■ Goal of the exercise: Once the line containing "IC4 pin IN: GND -> W26" is found in the entries below, restate it and each following line word for word, stopping after the line containing "Q4: NPN 2N2222".

■ The input:

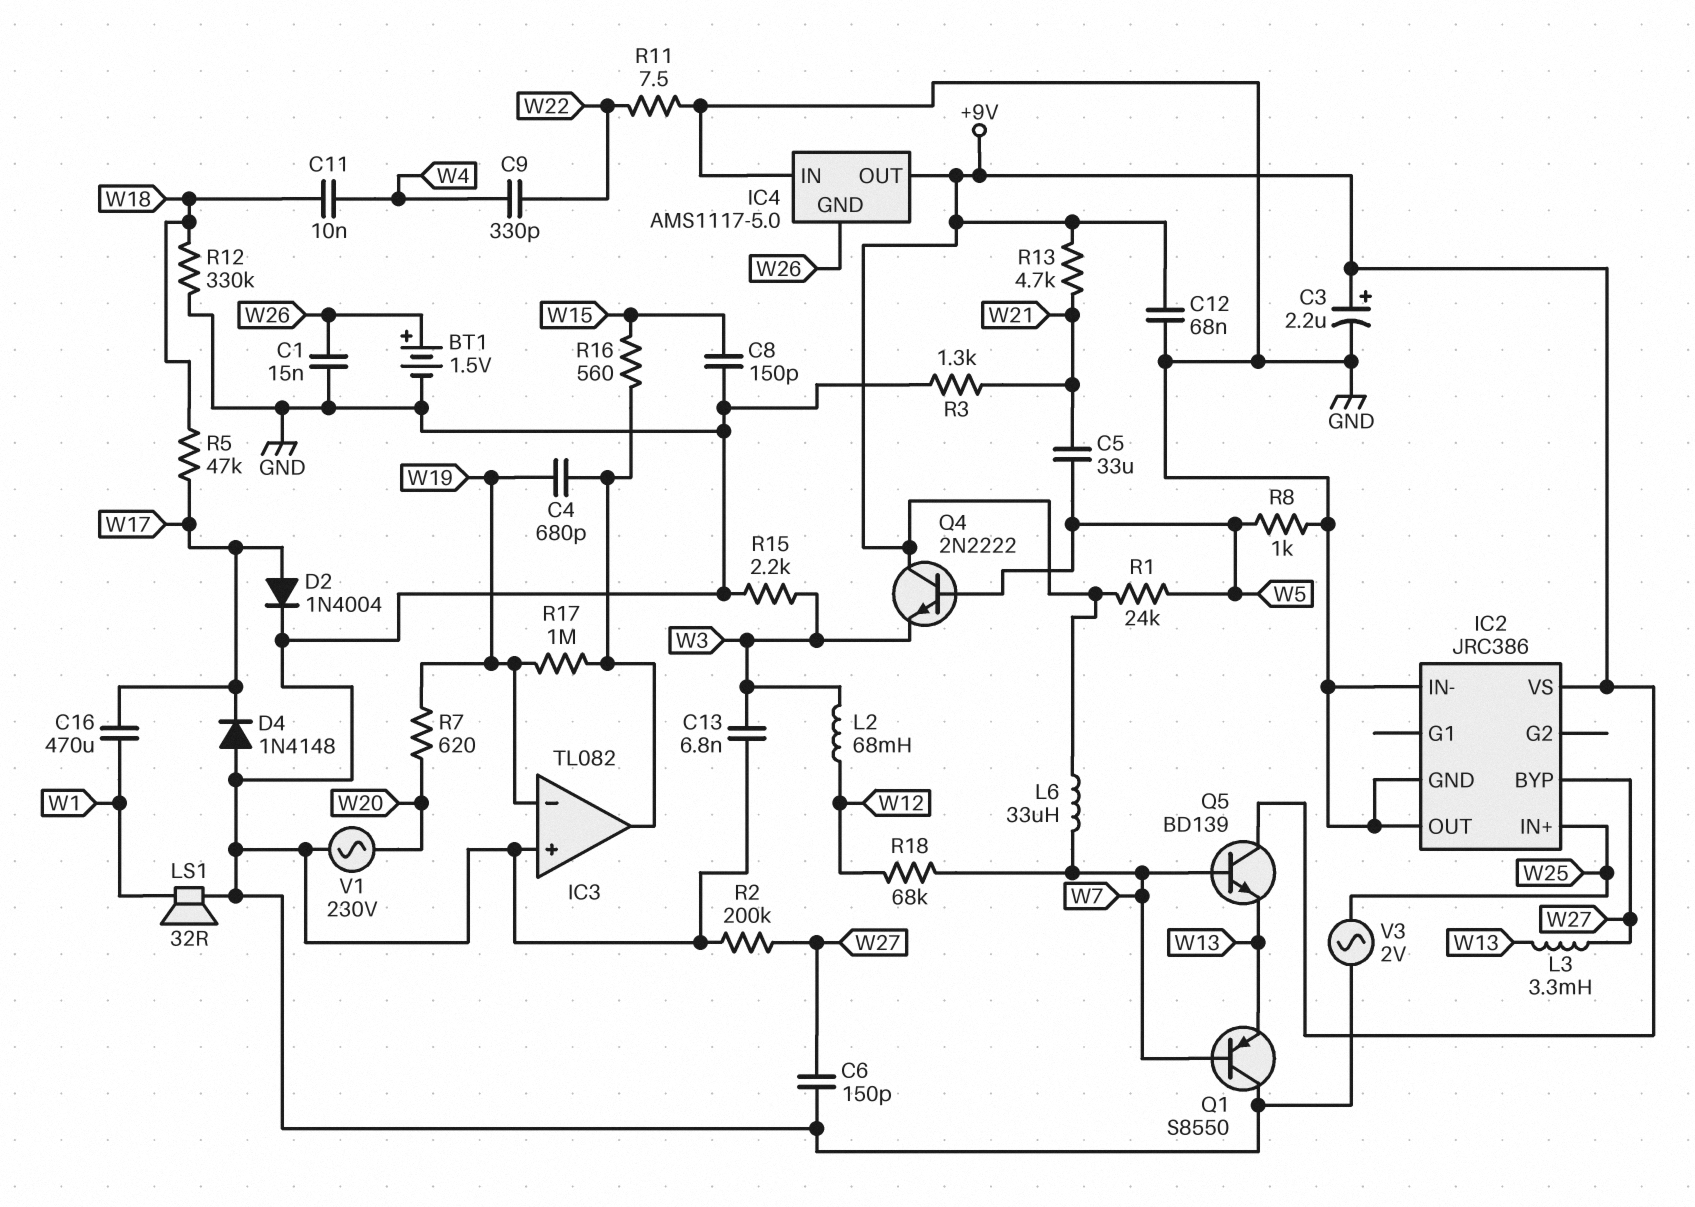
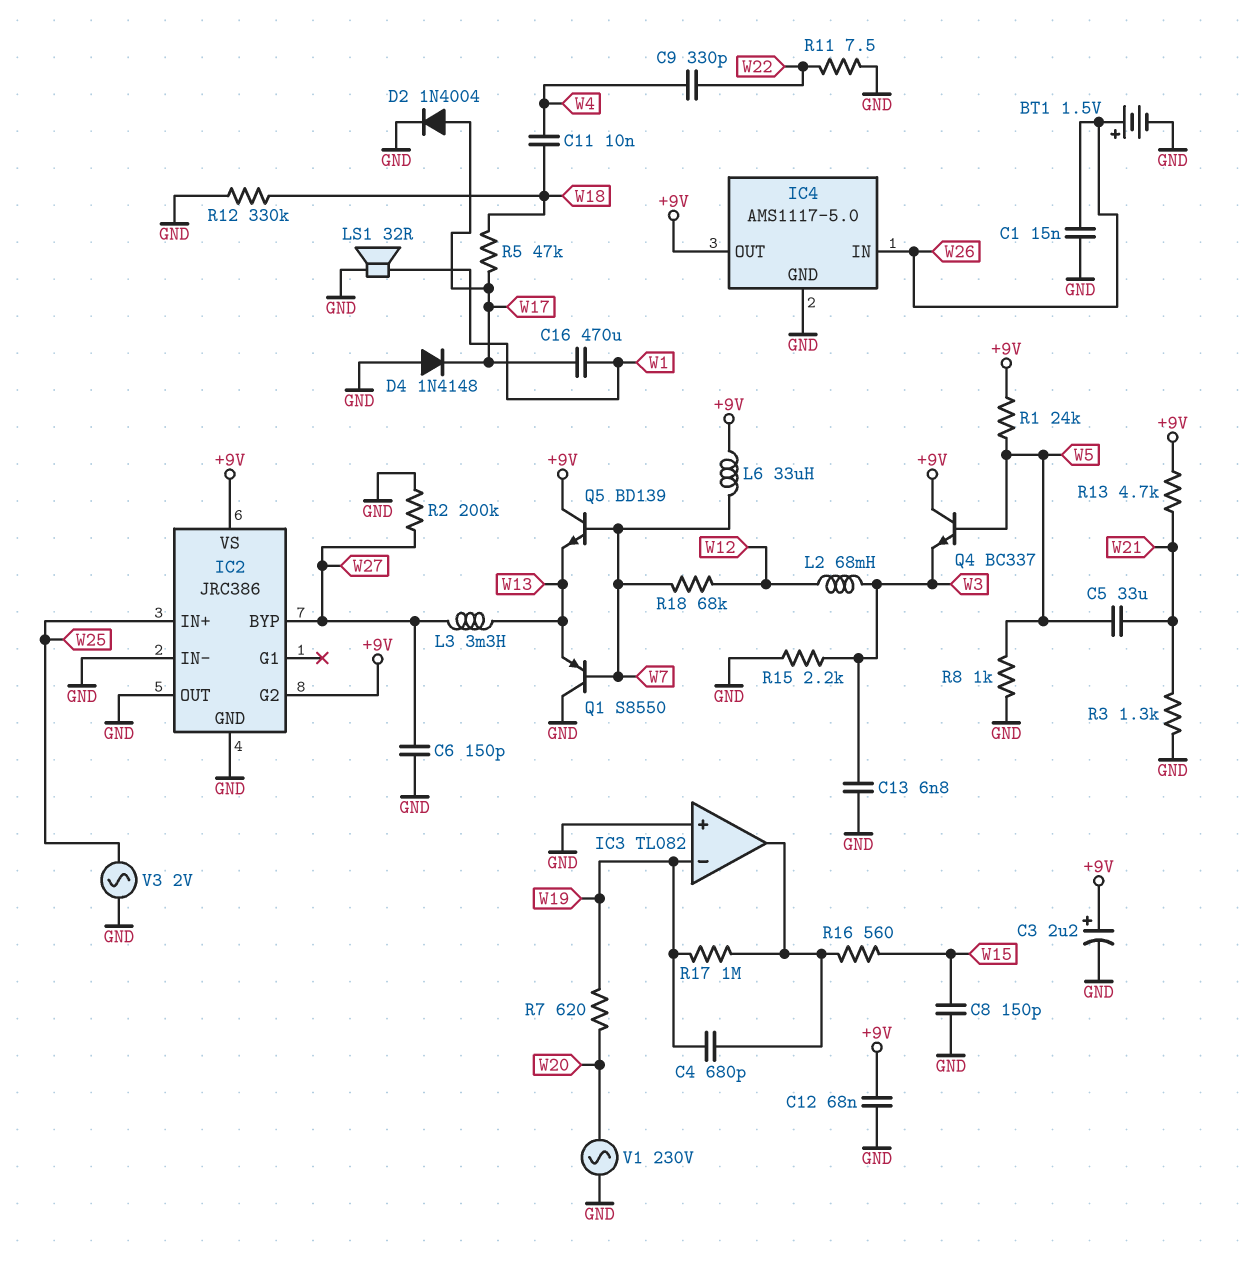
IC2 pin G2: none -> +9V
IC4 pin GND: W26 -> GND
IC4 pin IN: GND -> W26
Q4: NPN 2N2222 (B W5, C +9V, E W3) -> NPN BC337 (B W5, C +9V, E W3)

---

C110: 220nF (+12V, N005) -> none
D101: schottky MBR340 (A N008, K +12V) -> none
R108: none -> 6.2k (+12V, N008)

■ Written answer:
IC4 pin IN: GND -> W26
Q4: NPN 2N2222 (B W5, C +9V, E W3) -> NPN BC337 (B W5, C +9V, E W3)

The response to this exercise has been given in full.